## Data to process:
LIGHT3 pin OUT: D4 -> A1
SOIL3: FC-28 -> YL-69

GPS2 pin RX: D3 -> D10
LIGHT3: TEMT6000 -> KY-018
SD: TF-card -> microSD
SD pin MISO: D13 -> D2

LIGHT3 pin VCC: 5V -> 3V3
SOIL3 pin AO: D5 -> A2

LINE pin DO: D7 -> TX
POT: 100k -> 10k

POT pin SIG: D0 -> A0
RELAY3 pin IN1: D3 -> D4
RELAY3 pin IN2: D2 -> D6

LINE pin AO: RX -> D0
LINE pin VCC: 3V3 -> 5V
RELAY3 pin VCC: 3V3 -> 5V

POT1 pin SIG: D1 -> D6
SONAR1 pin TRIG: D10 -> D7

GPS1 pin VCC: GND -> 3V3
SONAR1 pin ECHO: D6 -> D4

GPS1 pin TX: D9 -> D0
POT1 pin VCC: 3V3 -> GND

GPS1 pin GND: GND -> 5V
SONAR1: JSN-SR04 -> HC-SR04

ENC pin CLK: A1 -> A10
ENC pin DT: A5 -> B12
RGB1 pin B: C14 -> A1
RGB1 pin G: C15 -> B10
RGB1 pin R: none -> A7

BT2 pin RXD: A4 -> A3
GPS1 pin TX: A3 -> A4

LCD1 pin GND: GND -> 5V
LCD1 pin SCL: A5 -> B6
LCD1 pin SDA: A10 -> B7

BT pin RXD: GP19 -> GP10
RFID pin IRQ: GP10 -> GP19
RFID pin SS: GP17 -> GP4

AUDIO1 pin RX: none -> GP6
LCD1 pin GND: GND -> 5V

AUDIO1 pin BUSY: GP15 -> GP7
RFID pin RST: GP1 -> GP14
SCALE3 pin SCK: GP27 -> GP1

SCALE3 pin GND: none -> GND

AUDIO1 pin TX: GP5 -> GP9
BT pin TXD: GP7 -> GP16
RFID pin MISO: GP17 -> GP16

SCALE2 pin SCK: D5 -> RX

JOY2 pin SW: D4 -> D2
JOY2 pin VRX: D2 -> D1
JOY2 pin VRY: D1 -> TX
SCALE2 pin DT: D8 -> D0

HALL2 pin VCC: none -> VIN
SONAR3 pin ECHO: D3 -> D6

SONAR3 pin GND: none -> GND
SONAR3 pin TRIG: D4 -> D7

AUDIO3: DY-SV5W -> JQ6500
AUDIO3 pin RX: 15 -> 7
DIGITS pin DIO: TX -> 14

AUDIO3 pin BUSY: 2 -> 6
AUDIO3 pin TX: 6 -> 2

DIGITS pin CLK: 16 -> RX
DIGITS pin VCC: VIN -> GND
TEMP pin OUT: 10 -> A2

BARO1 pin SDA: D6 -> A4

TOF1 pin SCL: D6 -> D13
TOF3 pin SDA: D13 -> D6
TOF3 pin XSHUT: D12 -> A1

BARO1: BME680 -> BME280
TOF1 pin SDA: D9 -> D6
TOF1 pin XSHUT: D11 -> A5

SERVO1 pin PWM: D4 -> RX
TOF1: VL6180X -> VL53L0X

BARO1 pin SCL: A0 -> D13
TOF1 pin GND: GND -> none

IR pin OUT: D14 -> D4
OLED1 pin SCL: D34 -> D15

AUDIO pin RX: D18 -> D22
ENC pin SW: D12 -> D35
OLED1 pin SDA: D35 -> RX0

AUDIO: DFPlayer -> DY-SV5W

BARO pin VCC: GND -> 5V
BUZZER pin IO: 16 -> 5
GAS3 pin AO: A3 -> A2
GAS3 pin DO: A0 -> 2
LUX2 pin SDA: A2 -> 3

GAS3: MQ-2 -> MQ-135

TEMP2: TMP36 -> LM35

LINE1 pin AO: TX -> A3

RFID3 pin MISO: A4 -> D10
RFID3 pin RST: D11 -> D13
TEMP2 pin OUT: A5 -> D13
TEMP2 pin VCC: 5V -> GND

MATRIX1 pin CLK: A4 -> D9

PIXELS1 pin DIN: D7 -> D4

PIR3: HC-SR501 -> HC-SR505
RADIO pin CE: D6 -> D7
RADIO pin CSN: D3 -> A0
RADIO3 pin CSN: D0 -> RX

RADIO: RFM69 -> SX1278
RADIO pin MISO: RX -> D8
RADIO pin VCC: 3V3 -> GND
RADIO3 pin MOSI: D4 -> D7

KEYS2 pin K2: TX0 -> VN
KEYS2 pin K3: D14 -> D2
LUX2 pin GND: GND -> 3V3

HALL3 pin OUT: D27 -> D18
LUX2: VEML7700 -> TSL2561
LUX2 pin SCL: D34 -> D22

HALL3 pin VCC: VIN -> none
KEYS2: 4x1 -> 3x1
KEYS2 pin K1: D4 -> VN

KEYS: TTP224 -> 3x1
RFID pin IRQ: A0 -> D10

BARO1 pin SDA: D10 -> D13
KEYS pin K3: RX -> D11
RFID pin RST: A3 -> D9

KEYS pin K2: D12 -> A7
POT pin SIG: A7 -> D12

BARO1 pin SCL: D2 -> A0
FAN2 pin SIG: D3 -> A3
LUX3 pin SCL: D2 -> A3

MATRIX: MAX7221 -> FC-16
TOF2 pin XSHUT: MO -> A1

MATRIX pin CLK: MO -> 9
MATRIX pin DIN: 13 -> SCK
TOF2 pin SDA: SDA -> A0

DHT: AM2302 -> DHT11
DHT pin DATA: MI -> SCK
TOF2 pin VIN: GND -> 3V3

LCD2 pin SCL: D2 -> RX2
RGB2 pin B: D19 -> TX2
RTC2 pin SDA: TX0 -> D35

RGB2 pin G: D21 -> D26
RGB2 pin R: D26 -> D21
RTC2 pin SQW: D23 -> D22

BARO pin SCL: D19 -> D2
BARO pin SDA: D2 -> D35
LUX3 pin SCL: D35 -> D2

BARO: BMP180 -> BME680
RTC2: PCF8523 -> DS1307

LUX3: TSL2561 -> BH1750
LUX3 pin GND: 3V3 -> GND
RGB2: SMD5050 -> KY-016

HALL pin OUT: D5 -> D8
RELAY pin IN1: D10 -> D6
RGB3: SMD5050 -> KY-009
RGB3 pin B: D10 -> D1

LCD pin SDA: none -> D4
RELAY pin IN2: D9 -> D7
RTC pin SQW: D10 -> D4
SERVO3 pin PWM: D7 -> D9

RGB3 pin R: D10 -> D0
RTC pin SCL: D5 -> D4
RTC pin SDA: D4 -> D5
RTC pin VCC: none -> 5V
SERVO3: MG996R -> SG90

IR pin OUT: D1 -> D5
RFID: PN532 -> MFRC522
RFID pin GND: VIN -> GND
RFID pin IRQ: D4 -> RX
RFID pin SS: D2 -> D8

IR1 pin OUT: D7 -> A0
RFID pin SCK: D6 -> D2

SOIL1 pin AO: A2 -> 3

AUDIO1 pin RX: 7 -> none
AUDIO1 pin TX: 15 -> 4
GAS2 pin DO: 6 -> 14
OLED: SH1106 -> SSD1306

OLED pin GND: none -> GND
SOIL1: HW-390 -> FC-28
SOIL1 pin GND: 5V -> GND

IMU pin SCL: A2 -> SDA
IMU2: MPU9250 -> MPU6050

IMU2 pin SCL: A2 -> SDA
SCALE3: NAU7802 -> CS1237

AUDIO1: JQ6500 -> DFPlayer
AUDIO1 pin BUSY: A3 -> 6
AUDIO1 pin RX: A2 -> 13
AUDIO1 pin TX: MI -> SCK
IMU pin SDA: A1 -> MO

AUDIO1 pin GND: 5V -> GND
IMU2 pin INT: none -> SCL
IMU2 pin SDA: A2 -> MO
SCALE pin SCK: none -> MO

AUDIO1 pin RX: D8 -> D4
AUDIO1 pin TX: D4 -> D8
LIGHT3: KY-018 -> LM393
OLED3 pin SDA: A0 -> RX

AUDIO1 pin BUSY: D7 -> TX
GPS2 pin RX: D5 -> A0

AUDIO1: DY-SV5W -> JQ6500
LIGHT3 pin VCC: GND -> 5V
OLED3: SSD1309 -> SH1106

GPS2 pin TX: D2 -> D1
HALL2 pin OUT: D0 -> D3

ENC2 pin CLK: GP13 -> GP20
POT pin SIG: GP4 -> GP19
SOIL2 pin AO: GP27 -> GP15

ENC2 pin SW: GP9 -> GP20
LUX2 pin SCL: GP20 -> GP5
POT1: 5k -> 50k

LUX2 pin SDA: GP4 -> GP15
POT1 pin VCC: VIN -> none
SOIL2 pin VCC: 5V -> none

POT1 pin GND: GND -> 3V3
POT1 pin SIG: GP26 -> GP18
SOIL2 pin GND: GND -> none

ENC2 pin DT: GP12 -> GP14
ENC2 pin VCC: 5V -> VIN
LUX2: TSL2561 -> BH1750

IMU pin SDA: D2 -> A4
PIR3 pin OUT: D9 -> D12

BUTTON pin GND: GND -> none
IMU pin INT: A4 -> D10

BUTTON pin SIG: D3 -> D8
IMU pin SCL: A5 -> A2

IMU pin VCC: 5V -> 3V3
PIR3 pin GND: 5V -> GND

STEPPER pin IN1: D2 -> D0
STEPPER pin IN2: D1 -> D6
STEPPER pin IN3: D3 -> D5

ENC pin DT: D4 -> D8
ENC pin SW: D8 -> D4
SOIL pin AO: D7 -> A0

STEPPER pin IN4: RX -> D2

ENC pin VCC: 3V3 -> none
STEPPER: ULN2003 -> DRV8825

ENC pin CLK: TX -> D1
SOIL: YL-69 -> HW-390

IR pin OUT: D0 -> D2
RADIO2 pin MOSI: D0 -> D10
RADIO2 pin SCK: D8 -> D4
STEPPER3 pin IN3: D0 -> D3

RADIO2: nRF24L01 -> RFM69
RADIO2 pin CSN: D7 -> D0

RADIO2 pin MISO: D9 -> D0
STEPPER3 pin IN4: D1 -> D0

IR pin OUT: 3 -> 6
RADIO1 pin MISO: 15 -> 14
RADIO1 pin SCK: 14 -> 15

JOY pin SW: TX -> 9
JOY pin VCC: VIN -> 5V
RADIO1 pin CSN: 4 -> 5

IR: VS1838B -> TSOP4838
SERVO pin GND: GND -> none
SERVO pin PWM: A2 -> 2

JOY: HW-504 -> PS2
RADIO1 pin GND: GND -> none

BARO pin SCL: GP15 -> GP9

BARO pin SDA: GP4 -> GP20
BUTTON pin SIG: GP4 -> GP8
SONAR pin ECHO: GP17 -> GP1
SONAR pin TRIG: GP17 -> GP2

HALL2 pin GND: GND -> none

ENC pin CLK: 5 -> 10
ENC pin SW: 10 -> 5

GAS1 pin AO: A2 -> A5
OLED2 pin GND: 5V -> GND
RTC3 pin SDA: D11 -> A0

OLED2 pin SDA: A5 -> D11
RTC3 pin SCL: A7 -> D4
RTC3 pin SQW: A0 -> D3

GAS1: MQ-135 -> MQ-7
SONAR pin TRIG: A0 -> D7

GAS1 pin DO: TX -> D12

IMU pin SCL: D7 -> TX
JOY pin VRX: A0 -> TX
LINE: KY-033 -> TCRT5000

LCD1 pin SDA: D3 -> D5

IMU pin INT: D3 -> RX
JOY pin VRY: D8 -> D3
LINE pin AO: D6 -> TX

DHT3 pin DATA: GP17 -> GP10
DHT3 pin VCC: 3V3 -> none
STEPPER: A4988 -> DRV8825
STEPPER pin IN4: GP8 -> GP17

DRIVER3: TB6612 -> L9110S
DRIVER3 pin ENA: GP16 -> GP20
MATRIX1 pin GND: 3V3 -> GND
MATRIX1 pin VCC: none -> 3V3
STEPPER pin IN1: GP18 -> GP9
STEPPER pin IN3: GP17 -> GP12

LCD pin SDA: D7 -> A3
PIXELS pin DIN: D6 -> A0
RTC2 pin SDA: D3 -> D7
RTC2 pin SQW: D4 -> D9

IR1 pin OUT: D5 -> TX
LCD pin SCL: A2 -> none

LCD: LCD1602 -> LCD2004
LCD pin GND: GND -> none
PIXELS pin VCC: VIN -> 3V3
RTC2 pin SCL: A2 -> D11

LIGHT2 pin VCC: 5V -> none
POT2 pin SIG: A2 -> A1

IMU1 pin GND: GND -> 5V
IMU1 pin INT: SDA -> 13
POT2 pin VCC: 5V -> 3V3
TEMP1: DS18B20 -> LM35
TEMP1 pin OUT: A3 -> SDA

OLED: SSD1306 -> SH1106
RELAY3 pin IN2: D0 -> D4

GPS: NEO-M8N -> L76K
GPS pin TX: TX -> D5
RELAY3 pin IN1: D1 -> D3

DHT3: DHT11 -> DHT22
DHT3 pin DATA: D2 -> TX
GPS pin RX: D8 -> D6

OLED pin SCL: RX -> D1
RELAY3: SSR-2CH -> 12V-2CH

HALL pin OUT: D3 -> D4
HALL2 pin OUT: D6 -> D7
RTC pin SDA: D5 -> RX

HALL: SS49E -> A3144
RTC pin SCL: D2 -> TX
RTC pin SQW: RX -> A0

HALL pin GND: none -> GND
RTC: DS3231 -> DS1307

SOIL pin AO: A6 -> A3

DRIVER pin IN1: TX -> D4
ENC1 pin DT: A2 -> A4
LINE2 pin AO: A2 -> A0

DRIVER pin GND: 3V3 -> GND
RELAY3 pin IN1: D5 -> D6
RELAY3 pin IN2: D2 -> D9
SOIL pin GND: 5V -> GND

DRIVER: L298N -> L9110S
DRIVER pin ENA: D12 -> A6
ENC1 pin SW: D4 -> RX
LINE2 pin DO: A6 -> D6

## Task directions:
Scan the entries above for the string "BUTTON" and copy each line containing it.

## Solved problem:
BUTTON pin GND: GND -> none
BUTTON pin SIG: D3 -> D8
BUTTON pin SIG: GP4 -> GP8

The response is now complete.